Directions for this task:
Print every record below exactly as it stands, but leave out the pictures.

Input data:
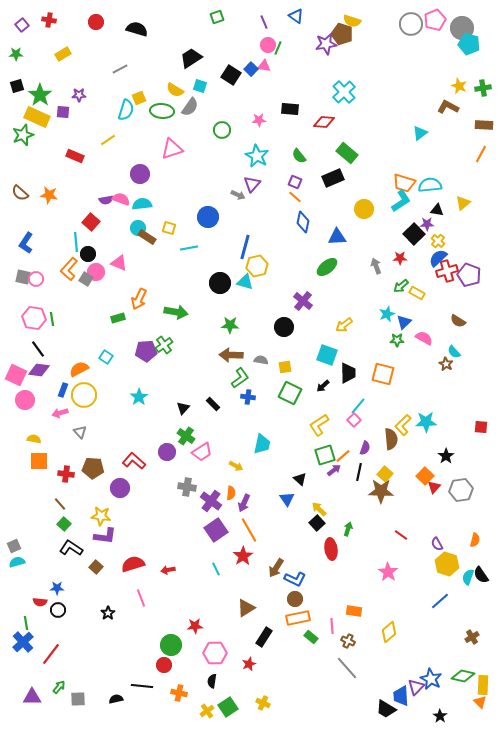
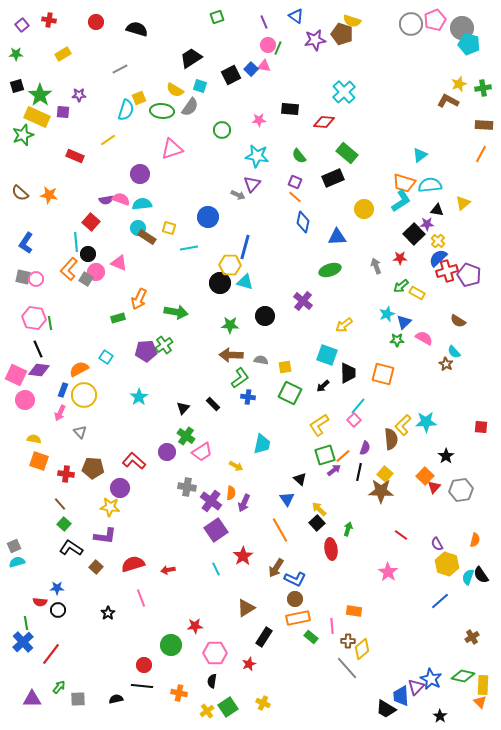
purple star at (326, 44): moved 11 px left, 4 px up
black square at (231, 75): rotated 30 degrees clockwise
yellow star at (459, 86): moved 2 px up; rotated 28 degrees clockwise
brown L-shape at (448, 107): moved 6 px up
cyan triangle at (420, 133): moved 22 px down
cyan star at (257, 156): rotated 20 degrees counterclockwise
yellow hexagon at (257, 266): moved 27 px left, 1 px up; rotated 15 degrees clockwise
green ellipse at (327, 267): moved 3 px right, 3 px down; rotated 20 degrees clockwise
green line at (52, 319): moved 2 px left, 4 px down
black circle at (284, 327): moved 19 px left, 11 px up
black line at (38, 349): rotated 12 degrees clockwise
pink arrow at (60, 413): rotated 49 degrees counterclockwise
orange square at (39, 461): rotated 18 degrees clockwise
yellow star at (101, 516): moved 9 px right, 9 px up
orange line at (249, 530): moved 31 px right
yellow diamond at (389, 632): moved 27 px left, 17 px down
brown cross at (348, 641): rotated 24 degrees counterclockwise
red circle at (164, 665): moved 20 px left
purple triangle at (32, 697): moved 2 px down
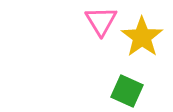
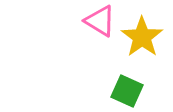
pink triangle: moved 1 px left; rotated 28 degrees counterclockwise
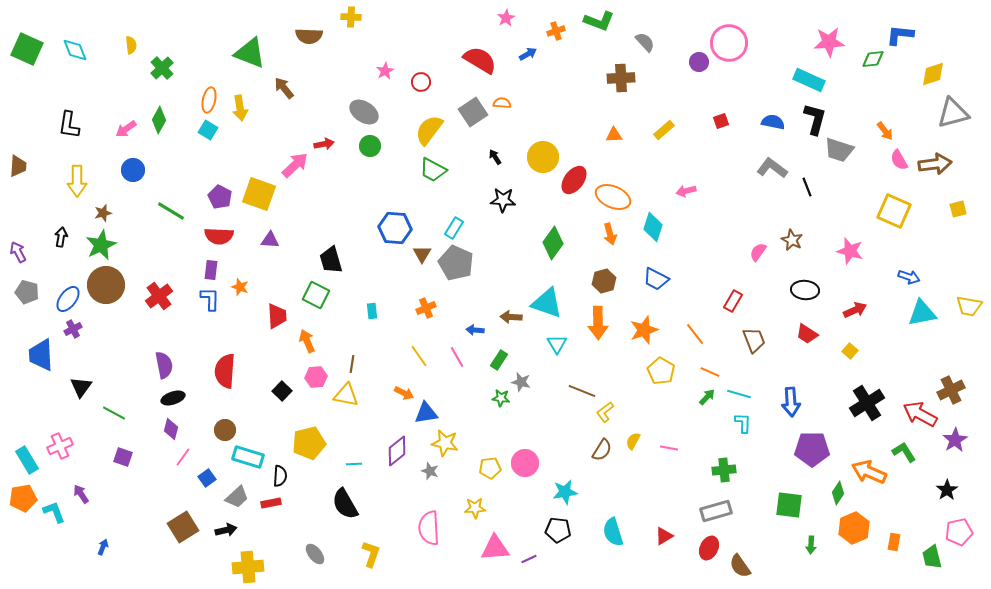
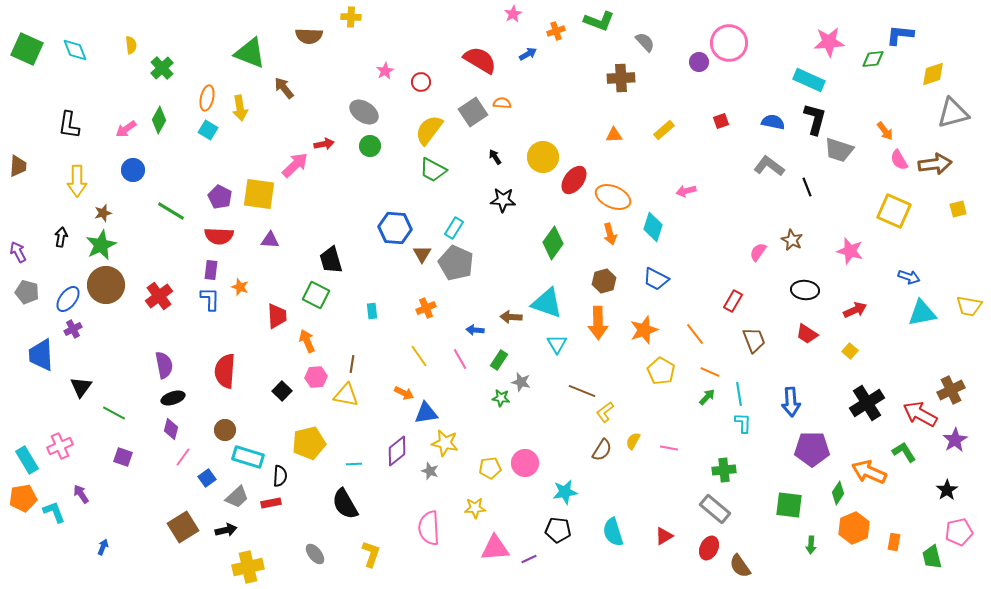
pink star at (506, 18): moved 7 px right, 4 px up
orange ellipse at (209, 100): moved 2 px left, 2 px up
gray L-shape at (772, 168): moved 3 px left, 2 px up
yellow square at (259, 194): rotated 12 degrees counterclockwise
pink line at (457, 357): moved 3 px right, 2 px down
cyan line at (739, 394): rotated 65 degrees clockwise
gray rectangle at (716, 511): moved 1 px left, 2 px up; rotated 56 degrees clockwise
yellow cross at (248, 567): rotated 8 degrees counterclockwise
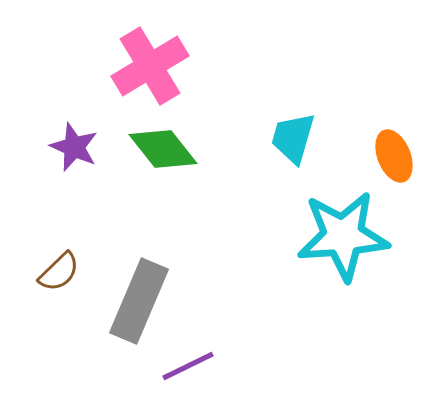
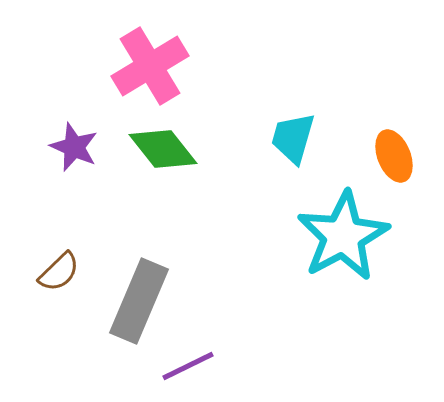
cyan star: rotated 24 degrees counterclockwise
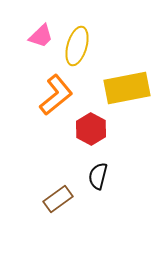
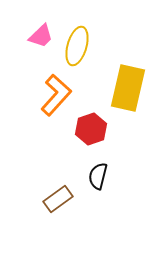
yellow rectangle: moved 1 px right; rotated 66 degrees counterclockwise
orange L-shape: rotated 9 degrees counterclockwise
red hexagon: rotated 12 degrees clockwise
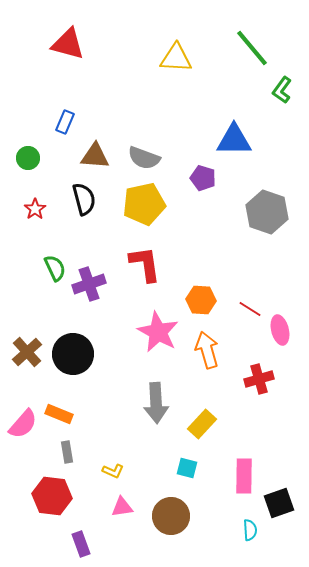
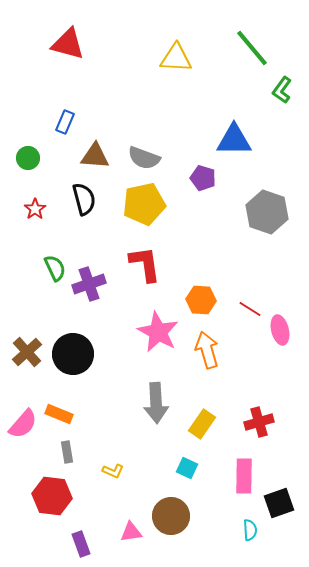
red cross: moved 43 px down
yellow rectangle: rotated 8 degrees counterclockwise
cyan square: rotated 10 degrees clockwise
pink triangle: moved 9 px right, 25 px down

Exercise solution:
purple star at (326, 44): moved 11 px left, 4 px up
black square at (231, 75): rotated 30 degrees clockwise
yellow star at (459, 86): moved 2 px up; rotated 28 degrees clockwise
brown L-shape at (448, 107): moved 6 px up
cyan triangle at (420, 133): moved 22 px down
cyan star at (257, 156): rotated 20 degrees counterclockwise
yellow hexagon at (257, 266): moved 27 px left, 1 px up; rotated 15 degrees clockwise
green ellipse at (327, 267): moved 3 px right, 3 px down; rotated 20 degrees clockwise
green line at (52, 319): moved 2 px left, 4 px down
black circle at (284, 327): moved 19 px left, 11 px up
black line at (38, 349): rotated 12 degrees clockwise
pink arrow at (60, 413): rotated 49 degrees counterclockwise
orange square at (39, 461): rotated 18 degrees clockwise
yellow star at (101, 516): moved 9 px right, 9 px up
orange line at (249, 530): moved 31 px right
yellow diamond at (389, 632): moved 27 px left, 17 px down
brown cross at (348, 641): rotated 24 degrees counterclockwise
red circle at (164, 665): moved 20 px left
purple triangle at (32, 697): moved 2 px down
pink triangle: moved 1 px left; rotated 28 degrees counterclockwise
pink star at (506, 18): moved 7 px right, 4 px up
orange ellipse at (209, 100): moved 2 px left, 2 px up
gray L-shape at (772, 168): moved 3 px left, 2 px up
yellow square at (259, 194): rotated 12 degrees counterclockwise
pink line at (457, 357): moved 3 px right, 2 px down
cyan line at (739, 394): rotated 65 degrees clockwise
gray rectangle at (716, 511): moved 1 px left, 2 px up; rotated 56 degrees clockwise
yellow cross at (248, 567): rotated 8 degrees counterclockwise
cyan star: rotated 24 degrees counterclockwise
yellow rectangle: moved 1 px right; rotated 66 degrees counterclockwise
orange L-shape: rotated 9 degrees counterclockwise
red hexagon: rotated 12 degrees clockwise
red cross: moved 43 px down
yellow rectangle: rotated 8 degrees counterclockwise
cyan square: rotated 10 degrees clockwise
pink triangle: moved 9 px right, 25 px down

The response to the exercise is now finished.